● INSTRUCTIONS FOR THE TASK
Pick out each line below containing "arrow".

Records from a data source:

=== Begin Enclosure ===

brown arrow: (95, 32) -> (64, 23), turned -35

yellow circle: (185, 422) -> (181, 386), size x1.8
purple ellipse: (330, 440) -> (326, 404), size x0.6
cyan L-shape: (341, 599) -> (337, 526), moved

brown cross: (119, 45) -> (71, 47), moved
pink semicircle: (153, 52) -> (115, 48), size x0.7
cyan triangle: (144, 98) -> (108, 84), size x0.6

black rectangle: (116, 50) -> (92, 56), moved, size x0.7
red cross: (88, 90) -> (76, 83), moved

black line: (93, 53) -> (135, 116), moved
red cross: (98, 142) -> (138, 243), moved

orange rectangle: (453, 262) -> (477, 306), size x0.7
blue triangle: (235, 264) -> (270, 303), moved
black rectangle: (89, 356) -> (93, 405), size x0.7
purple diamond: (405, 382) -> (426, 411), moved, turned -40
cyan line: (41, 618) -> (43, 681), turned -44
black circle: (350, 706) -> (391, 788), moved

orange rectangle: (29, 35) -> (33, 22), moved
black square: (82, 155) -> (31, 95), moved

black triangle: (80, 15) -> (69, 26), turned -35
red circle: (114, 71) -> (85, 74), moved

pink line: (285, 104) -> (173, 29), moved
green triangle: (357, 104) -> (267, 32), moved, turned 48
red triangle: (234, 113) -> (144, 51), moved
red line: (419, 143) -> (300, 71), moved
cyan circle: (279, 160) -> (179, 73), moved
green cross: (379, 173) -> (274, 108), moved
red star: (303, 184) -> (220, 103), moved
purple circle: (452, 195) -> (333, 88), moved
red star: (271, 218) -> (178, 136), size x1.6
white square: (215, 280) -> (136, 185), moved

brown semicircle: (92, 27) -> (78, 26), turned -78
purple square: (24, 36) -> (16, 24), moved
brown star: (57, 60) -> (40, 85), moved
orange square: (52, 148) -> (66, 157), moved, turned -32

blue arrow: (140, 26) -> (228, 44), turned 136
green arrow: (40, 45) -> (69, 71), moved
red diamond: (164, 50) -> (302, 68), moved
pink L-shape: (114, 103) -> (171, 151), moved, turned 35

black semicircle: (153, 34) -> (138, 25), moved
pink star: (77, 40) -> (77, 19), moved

=== End Enclosure ===

● ANSWER FOR THE TASK
brown arrow: (95, 32) -> (64, 23), turned -35
blue arrow: (140, 26) -> (228, 44), turned 136
green arrow: (40, 45) -> (69, 71), moved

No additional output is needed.